> _Instructions for the task_
Please retype the entries exactly as they stand, leaving out any pictures.

> _Exercise inputs_
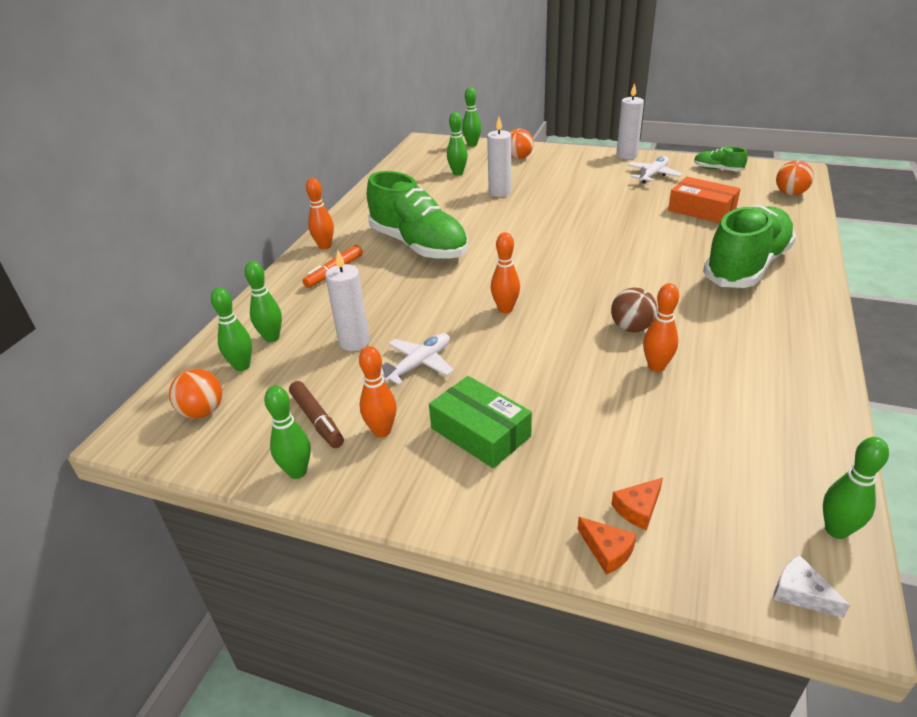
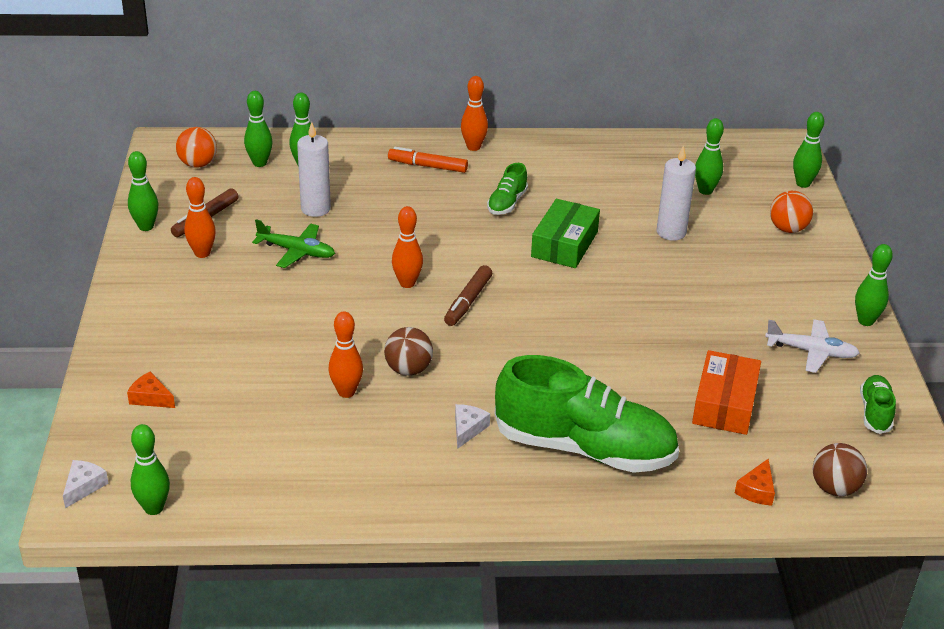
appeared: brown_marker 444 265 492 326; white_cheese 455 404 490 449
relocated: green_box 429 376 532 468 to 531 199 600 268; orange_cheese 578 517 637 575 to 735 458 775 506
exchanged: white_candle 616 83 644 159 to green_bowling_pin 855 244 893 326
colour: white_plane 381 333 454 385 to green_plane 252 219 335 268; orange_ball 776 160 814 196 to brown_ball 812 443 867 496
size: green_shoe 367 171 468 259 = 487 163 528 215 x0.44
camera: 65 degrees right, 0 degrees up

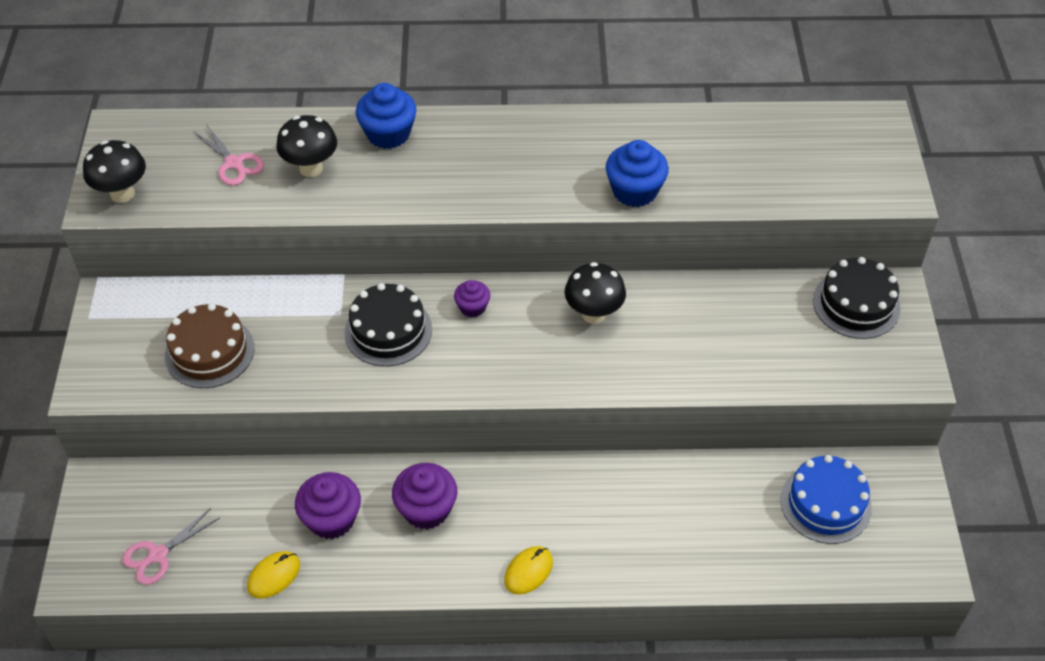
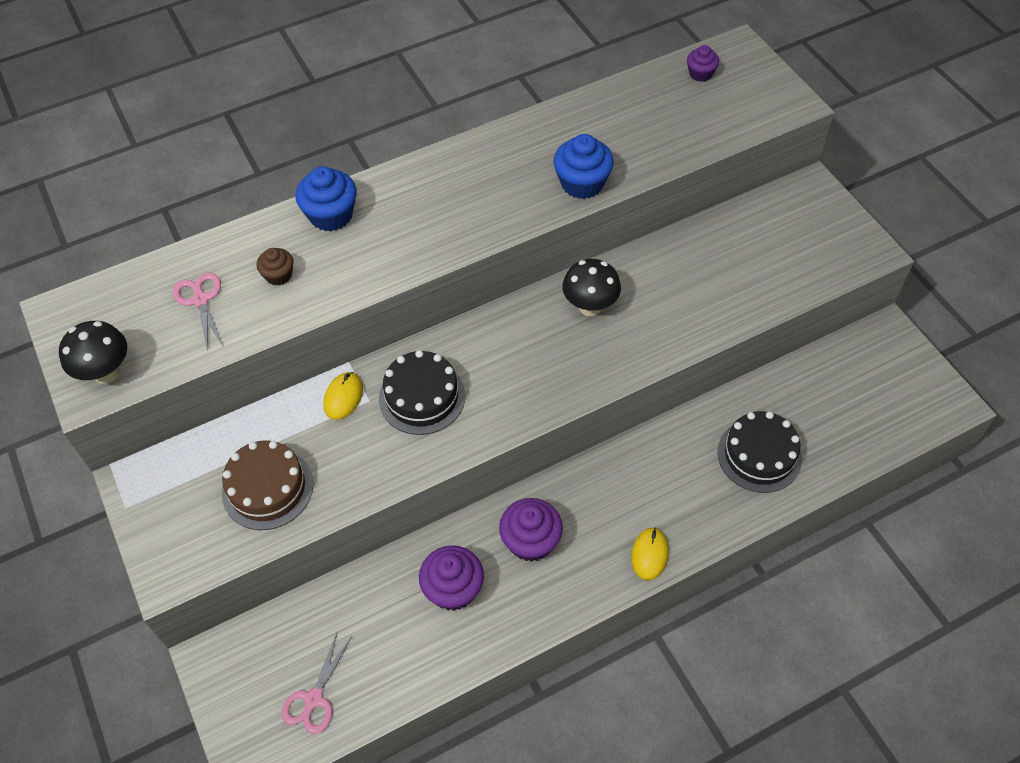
missing: blue_cake 781 455 872 544
relocated: yellow_mouse 247 551 300 599 to 323 372 363 420; purple_cupcake 454 280 490 318 to 687 45 719 82; black_cake 813 257 901 339 to 717 411 802 493
exchanged: black_mushroom 276 115 337 177 to brown_cupcake 257 248 294 286
spun: pink_scissors 193 125 264 186 = 173 272 224 351 135 degrees counterclockwise
camera: 25 degrees left, 5 degrees up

> _Solved problem_
appeared: brown_marker 444 265 492 326; white_cheese 455 404 490 449
relocated: green_box 429 376 532 468 to 531 199 600 268; orange_cheese 578 517 637 575 to 735 458 775 506
exchanged: white_candle 616 83 644 159 to green_bowling_pin 855 244 893 326
colour: white_plane 381 333 454 385 to green_plane 252 219 335 268; orange_ball 776 160 814 196 to brown_ball 812 443 867 496
size: green_shoe 367 171 468 259 = 487 163 528 215 x0.44
camera: 65 degrees right, 0 degrees up

missing: blue_cake 781 455 872 544
relocated: yellow_mouse 247 551 300 599 to 323 372 363 420; purple_cupcake 454 280 490 318 to 687 45 719 82; black_cake 813 257 901 339 to 717 411 802 493
exchanged: black_mushroom 276 115 337 177 to brown_cupcake 257 248 294 286
spun: pink_scissors 193 125 264 186 = 173 272 224 351 135 degrees counterclockwise
camera: 25 degrees left, 5 degrees up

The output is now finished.